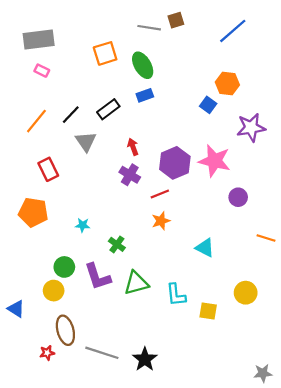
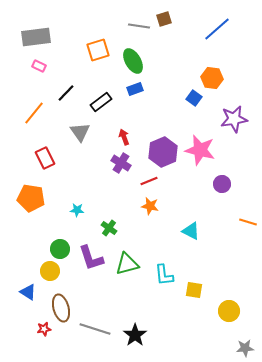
black line: (71, 115) -> (66, 93), moved
orange star: (161, 221) -> (150, 206), turned 30
yellow circle: (246, 293) -> (229, 311), moved
blue triangle: (16, 309) -> (28, 292), moved

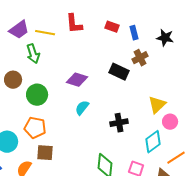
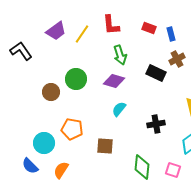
yellow line: (45, 33) -> (82, 34), turned -66
green arrow: (33, 54) -> (120, 55), moved
brown circle: (13, 80) -> (51, 92), moved
green circle: (37, 95) -> (76, 79), moved
brown square: (45, 153) -> (105, 146), moved

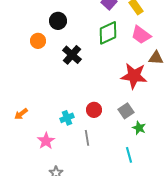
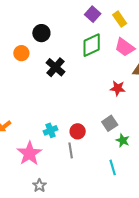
red star: (134, 76) -> (118, 88), size x0.6
red circle: (94, 110) -> (78, 131), moved
pink star: (46, 141) -> (29, 153), size x1.4

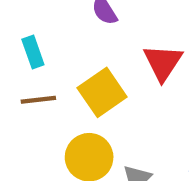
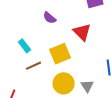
yellow square: (102, 92) -> (60, 54), turned 30

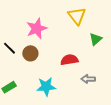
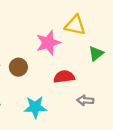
yellow triangle: (77, 16) -> (75, 25), turned -42
pink star: (37, 28) -> (48, 43), moved

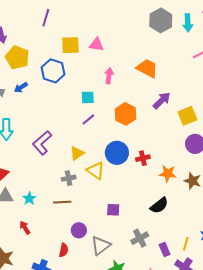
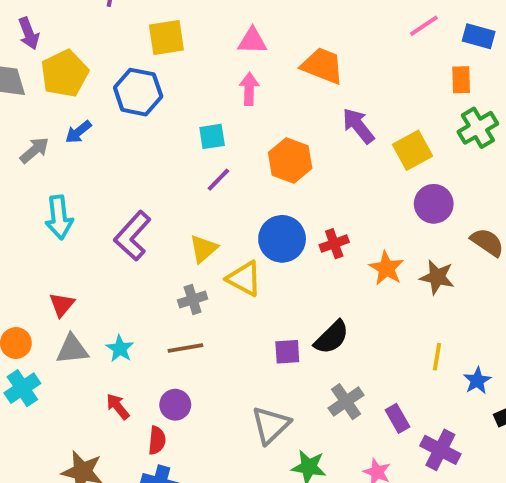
pink triangle: (96, 45) -> (252, 41), moved
yellow pentagon: (17, 57) -> (65, 74), turned 30
purple arrow: (162, 100) -> (358, 126), turned -78
orange star: (168, 174) -> (386, 268), turned 30
black semicircle: (159, 205) -> (332, 337), moved
purple circle: (79, 230) -> (175, 405), moved
yellow line: (186, 244) -> (437, 357), moved
red semicircle: (64, 250) -> (157, 440), moved

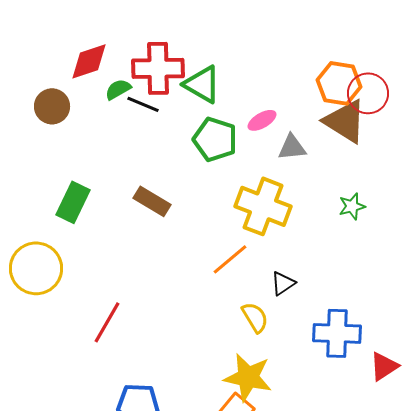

What you should do:
Retype all the material word for word while skipping any picture it contains.

The answer:
black line: (71, 115) -> (66, 93), moved
orange star: (161, 221) -> (150, 206), turned 30
yellow circle: (246, 293) -> (229, 311), moved
blue triangle: (16, 309) -> (28, 292), moved

yellow line: (45, 33) -> (82, 34), turned -66
green arrow: (33, 54) -> (120, 55), moved
brown circle: (13, 80) -> (51, 92), moved
green circle: (37, 95) -> (76, 79), moved
brown square: (45, 153) -> (105, 146), moved

red star: (134, 76) -> (118, 88), size x0.6
red circle: (94, 110) -> (78, 131), moved
pink star: (46, 141) -> (29, 153), size x1.4

yellow square: (102, 92) -> (60, 54), turned 30

yellow triangle: (77, 16) -> (75, 25), turned -42
pink star: (37, 28) -> (48, 43), moved

pink triangle: (96, 45) -> (252, 41), moved
yellow pentagon: (17, 57) -> (65, 74), turned 30
purple arrow: (162, 100) -> (358, 126), turned -78
orange star: (168, 174) -> (386, 268), turned 30
black semicircle: (159, 205) -> (332, 337), moved
purple circle: (79, 230) -> (175, 405), moved
yellow line: (186, 244) -> (437, 357), moved
red semicircle: (64, 250) -> (157, 440), moved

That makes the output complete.